--- Your instructions ---
Look in the data below for the line that contains "R15: 470k (5V, W20) -> 470k (5V, W3)". Copy that line and the remaining lines exactly.

--- Excerpted data ---
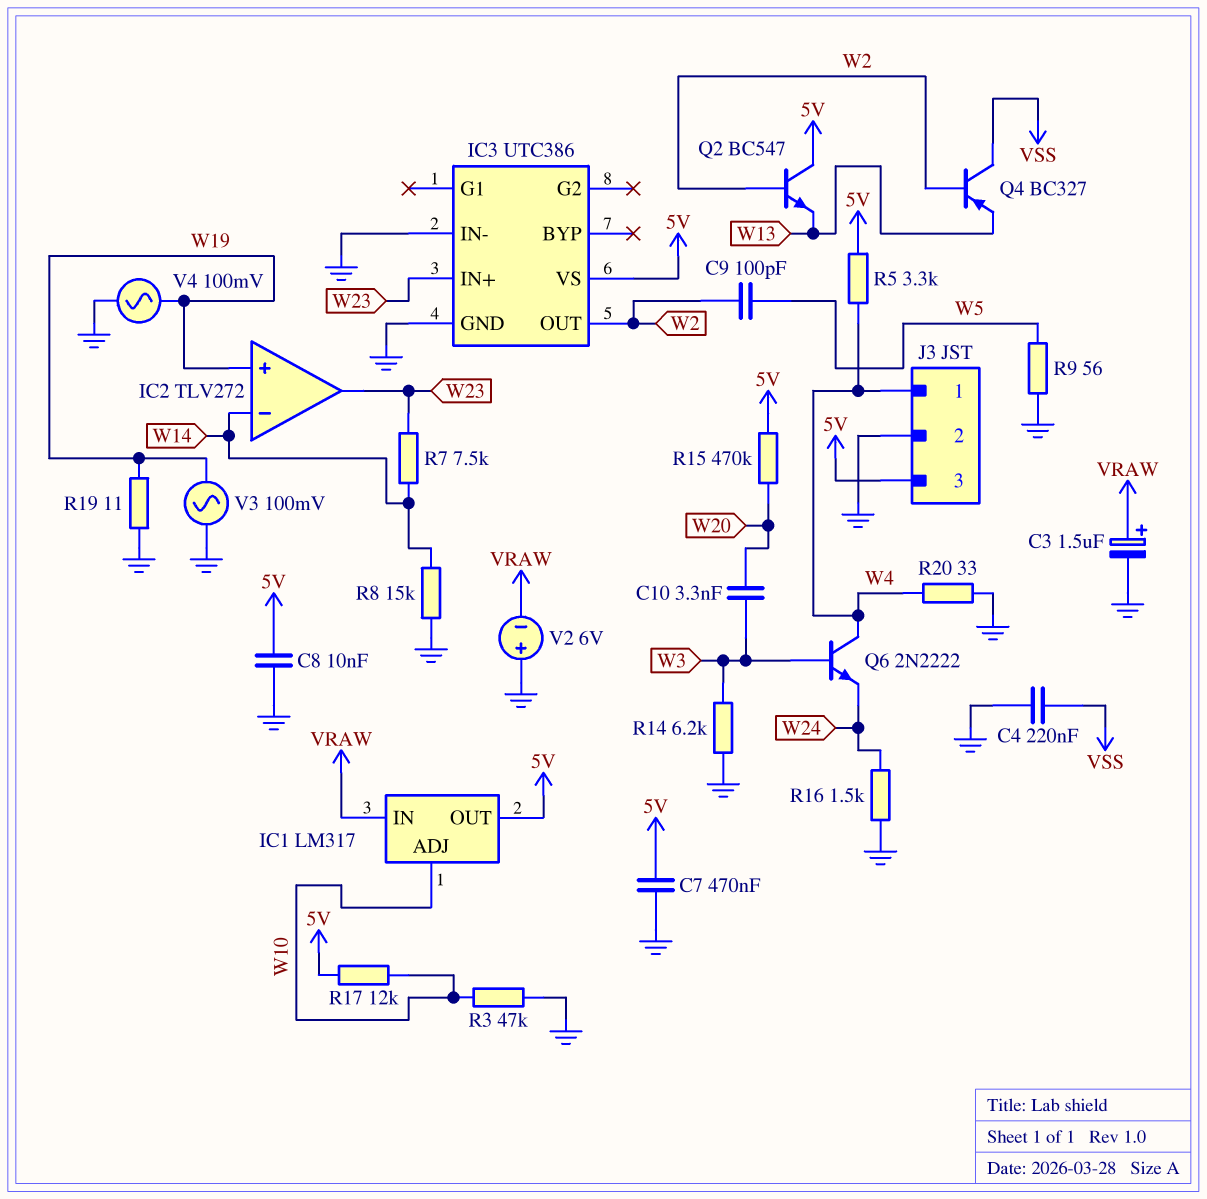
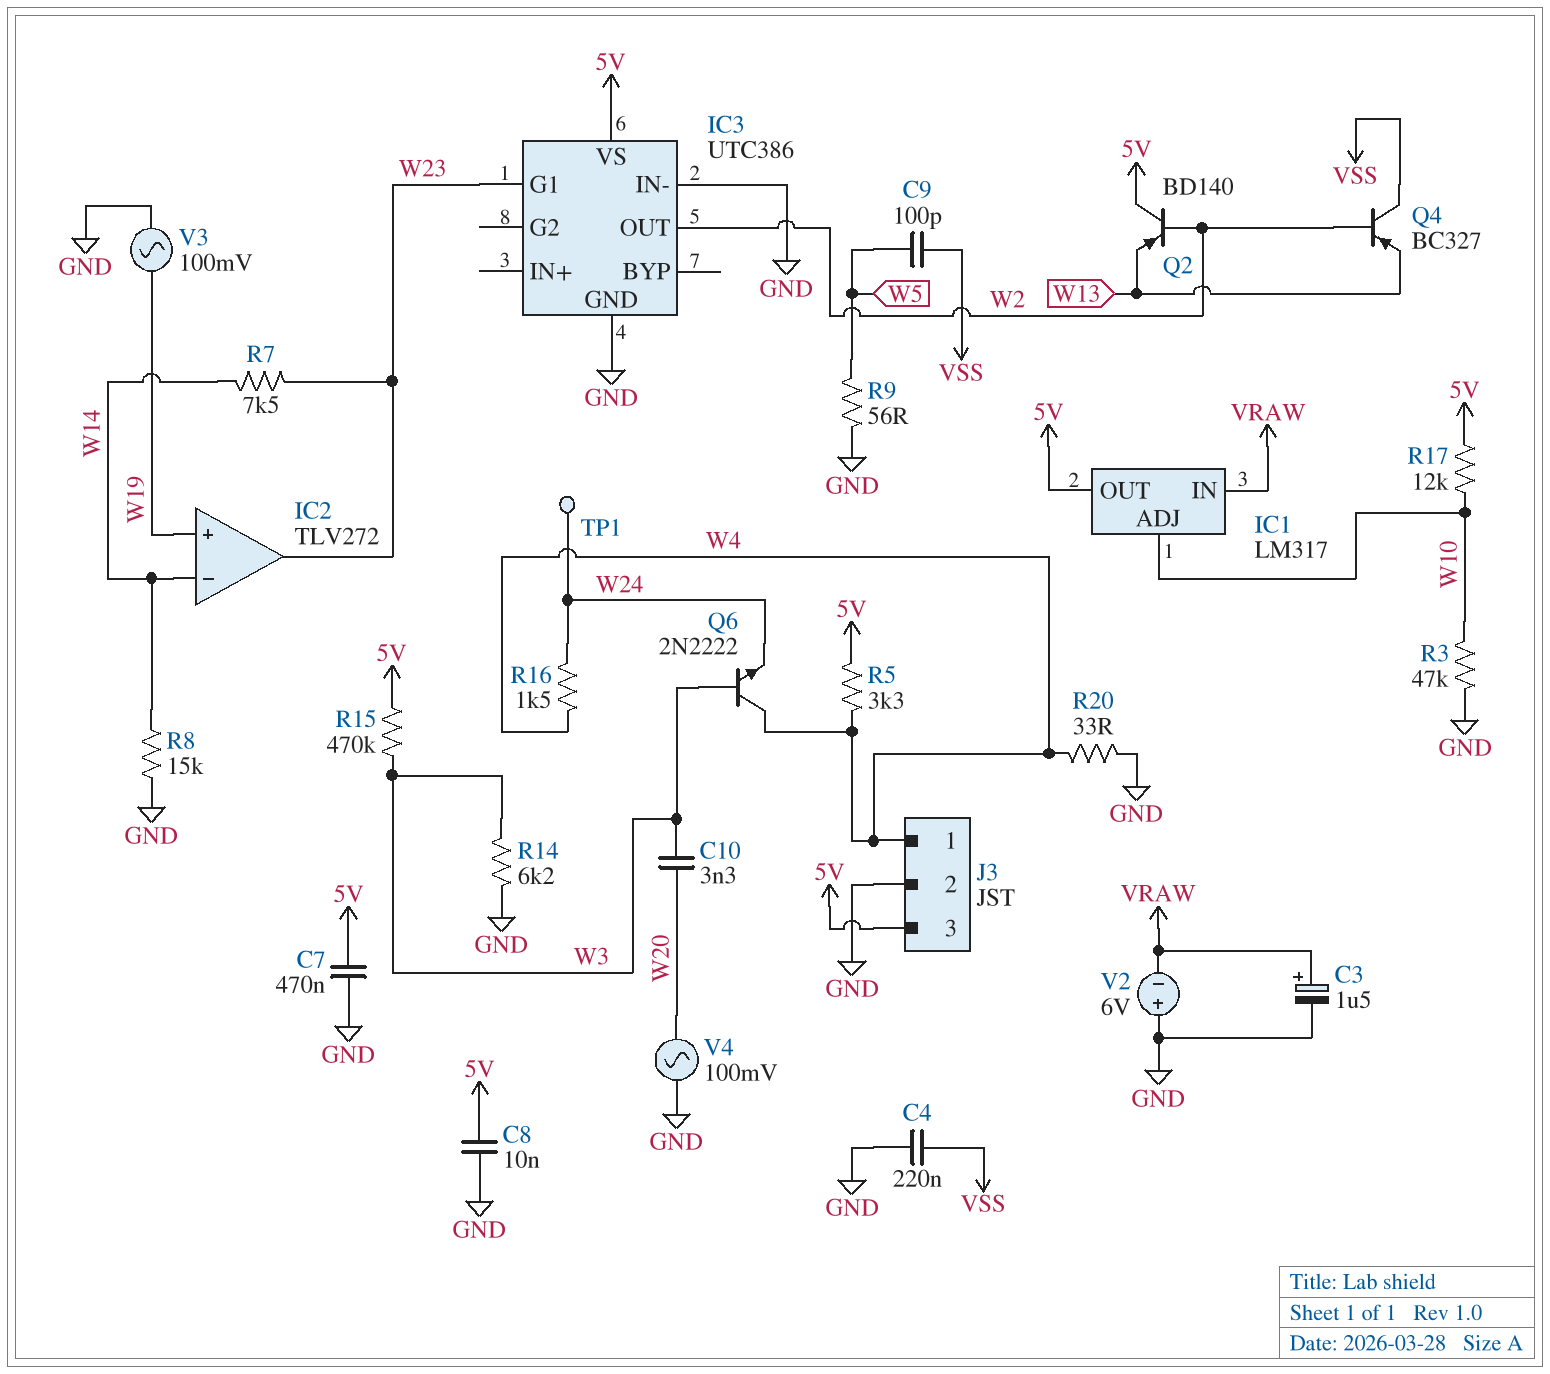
C9: 100pF (W2, W5) -> 100pF (VSS, W5)
IC3 pin G1: none -> W23
IC3 pin IN+: W23 -> none
Q2: NPN BC547 (B W2, C 5V, E W13) -> PNP BD140 (B W2, C 5V, E W13)
R15: 470k (5V, W20) -> 470k (5V, W3)
R16: 1.5k (GND, W24) -> 1.5k (W4, W24)
R19: 11 (GND, W19) -> none
TP1: none -> test point (W24)
V4: AC 100mV (GND, W19) -> AC 100mV (GND, W20)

--- Written response ---
R15: 470k (5V, W20) -> 470k (5V, W3)
R16: 1.5k (GND, W24) -> 1.5k (W4, W24)
R19: 11 (GND, W19) -> none
TP1: none -> test point (W24)
V4: AC 100mV (GND, W19) -> AC 100mV (GND, W20)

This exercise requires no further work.